*WHAT YOU WILL DO*.
Reproduce every item below word for word, but omit the pictures.

*RECORDS TO USE*.
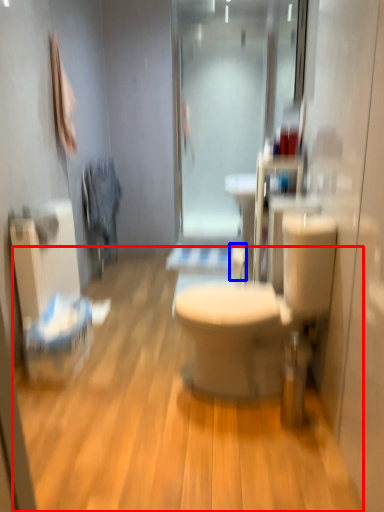
Question: Which point is further to the camera, plain (highlighted by a red box) or toilet paper (highlighted by a blue box)?

Choices:
 (A) plain
 (B) toilet paper

Answer: (B)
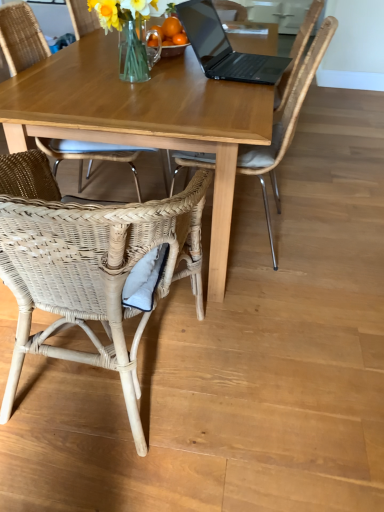
Locate an element on the screen. This screenshot has height=512, width=384. vacant space to the left of translucent glass vase at upper center is located at coordinates (69, 75).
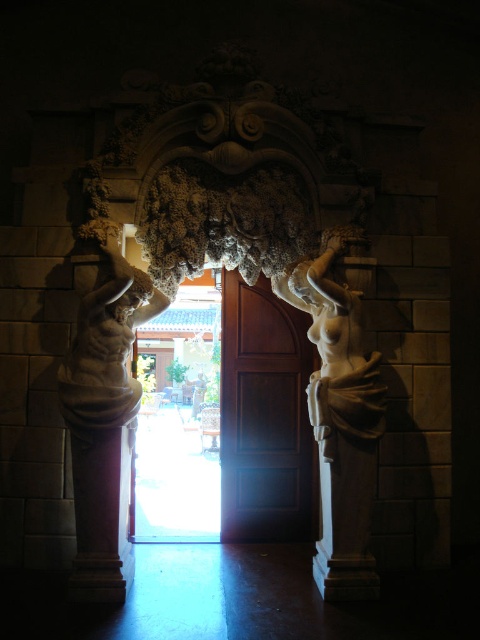
Does white marble statue at left have a smaller size compared to marble statue at left?

No.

*EXPECTED ANSWER*.
Question: Which point is further to the camera, plain (highlighted by a red box) or toilet paper (highlighted by a blue box)?

Choices:
 (A) plain
 (B) toilet paper

Answer: (B)
Locate an element on the screen. This screenshot has height=512, width=384. vacant space to the left of translucent glass vase at upper center is located at coordinates (69, 75).
Does white marble statue at left have a smaller size compared to marble statue at left?

No.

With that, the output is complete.